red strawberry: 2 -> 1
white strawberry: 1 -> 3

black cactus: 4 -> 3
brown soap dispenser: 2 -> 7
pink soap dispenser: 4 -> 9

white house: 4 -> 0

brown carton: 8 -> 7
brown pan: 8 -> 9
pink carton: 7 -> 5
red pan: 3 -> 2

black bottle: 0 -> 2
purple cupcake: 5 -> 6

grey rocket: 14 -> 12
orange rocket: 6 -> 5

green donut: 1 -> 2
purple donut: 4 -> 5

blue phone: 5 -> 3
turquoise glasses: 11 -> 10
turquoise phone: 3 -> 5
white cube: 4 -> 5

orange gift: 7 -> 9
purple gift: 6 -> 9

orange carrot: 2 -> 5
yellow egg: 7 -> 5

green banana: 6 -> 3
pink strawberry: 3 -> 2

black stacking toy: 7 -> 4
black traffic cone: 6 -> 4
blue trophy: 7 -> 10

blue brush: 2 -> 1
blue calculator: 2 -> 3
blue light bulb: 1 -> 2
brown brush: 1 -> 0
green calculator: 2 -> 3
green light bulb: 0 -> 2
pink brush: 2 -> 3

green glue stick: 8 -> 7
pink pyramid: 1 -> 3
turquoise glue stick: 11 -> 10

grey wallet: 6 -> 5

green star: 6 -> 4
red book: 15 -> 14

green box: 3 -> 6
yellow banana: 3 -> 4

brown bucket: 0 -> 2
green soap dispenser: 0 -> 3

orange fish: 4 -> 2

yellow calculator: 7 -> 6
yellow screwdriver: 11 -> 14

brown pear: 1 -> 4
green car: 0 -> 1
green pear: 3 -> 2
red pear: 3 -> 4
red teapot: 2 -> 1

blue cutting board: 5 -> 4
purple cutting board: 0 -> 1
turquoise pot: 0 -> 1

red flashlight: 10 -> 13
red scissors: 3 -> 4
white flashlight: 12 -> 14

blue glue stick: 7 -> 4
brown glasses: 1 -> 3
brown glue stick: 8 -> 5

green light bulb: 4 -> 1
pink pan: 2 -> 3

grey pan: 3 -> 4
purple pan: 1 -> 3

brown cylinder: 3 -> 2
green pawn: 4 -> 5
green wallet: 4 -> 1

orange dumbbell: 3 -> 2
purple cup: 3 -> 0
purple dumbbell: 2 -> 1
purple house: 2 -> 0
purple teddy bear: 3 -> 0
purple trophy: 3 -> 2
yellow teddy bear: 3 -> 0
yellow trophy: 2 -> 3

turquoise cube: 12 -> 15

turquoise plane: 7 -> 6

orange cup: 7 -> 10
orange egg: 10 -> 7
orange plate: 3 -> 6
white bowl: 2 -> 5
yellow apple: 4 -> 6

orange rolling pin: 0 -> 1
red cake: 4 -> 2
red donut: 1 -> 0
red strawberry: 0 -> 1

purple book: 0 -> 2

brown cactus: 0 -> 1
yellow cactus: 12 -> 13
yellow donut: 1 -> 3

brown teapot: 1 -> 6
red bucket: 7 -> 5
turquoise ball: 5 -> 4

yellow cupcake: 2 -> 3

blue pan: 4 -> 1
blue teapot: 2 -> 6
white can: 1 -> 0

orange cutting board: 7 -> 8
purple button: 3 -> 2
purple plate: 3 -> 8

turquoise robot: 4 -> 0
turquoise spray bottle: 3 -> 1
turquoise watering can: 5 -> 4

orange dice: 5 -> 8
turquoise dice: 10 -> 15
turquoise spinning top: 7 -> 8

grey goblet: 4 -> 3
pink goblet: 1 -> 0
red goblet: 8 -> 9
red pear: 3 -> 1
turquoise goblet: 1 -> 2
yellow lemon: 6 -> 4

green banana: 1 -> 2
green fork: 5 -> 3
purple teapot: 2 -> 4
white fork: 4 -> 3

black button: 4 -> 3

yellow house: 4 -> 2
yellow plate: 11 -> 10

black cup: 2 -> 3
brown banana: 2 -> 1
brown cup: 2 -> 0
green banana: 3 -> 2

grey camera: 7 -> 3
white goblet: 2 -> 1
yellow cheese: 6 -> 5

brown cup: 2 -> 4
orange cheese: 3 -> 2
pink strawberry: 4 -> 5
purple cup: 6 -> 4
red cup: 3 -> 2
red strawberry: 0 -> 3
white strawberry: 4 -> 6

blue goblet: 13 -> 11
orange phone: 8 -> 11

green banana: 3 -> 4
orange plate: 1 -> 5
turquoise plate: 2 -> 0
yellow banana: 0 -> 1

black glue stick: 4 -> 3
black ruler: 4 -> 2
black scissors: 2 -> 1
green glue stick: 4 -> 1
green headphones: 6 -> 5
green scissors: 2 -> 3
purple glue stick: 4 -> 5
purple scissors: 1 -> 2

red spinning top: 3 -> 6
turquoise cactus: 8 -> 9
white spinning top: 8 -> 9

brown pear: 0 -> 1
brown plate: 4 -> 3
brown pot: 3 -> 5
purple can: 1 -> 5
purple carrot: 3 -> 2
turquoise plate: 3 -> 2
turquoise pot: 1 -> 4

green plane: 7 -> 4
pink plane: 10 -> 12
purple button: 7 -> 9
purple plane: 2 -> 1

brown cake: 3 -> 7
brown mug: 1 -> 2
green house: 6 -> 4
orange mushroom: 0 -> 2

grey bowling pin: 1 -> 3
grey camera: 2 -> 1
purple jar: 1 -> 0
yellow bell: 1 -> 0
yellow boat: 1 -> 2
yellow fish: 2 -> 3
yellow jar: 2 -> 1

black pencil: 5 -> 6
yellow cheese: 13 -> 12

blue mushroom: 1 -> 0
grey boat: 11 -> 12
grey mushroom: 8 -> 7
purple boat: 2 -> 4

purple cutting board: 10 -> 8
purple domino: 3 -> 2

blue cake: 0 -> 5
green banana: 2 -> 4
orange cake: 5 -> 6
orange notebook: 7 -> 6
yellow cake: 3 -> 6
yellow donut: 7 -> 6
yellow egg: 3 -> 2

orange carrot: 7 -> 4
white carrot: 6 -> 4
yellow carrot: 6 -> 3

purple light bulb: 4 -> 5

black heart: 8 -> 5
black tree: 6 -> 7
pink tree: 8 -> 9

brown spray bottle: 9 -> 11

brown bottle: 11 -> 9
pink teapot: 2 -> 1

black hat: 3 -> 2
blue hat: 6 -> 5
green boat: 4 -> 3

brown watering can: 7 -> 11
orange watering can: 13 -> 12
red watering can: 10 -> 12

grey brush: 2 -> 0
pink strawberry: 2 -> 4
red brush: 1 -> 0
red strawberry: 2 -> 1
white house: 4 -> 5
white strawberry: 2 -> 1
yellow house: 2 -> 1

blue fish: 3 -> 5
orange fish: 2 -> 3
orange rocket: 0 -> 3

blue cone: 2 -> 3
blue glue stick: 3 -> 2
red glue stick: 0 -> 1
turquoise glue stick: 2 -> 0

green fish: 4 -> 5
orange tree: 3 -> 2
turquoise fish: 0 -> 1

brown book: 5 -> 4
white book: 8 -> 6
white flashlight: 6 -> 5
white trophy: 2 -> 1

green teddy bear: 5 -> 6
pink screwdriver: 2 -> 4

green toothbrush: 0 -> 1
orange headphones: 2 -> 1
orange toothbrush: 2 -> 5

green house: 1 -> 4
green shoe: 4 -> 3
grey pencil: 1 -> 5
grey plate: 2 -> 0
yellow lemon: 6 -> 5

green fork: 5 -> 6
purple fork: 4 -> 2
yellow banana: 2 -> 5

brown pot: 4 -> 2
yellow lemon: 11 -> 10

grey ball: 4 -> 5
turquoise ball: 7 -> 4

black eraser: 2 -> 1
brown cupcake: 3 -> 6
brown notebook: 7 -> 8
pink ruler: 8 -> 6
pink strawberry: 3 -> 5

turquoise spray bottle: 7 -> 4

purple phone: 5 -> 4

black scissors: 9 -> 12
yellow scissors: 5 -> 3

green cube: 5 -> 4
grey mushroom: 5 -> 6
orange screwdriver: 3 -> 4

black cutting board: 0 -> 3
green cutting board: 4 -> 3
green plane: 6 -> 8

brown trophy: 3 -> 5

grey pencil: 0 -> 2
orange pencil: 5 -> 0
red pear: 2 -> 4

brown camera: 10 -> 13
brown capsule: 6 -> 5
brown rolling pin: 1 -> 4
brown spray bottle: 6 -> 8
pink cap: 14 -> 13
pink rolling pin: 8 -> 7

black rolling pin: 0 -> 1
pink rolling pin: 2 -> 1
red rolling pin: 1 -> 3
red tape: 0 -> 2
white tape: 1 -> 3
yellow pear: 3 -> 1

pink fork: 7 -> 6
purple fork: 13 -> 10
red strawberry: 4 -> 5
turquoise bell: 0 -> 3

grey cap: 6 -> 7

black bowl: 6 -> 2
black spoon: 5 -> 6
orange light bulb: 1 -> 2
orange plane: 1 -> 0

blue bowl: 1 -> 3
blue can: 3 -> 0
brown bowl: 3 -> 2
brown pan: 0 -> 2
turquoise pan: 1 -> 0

▸ ABOUT THIS EXERCISE: Nothing but the lines from the start of the data above through the line with "green donut: 1 -> 2" should appear in your answer, copied exactly.

▸ RESULT OF THE EXERCISE:
red strawberry: 2 -> 1
white strawberry: 1 -> 3

black cactus: 4 -> 3
brown soap dispenser: 2 -> 7
pink soap dispenser: 4 -> 9

white house: 4 -> 0

brown carton: 8 -> 7
brown pan: 8 -> 9
pink carton: 7 -> 5
red pan: 3 -> 2

black bottle: 0 -> 2
purple cupcake: 5 -> 6

grey rocket: 14 -> 12
orange rocket: 6 -> 5

green donut: 1 -> 2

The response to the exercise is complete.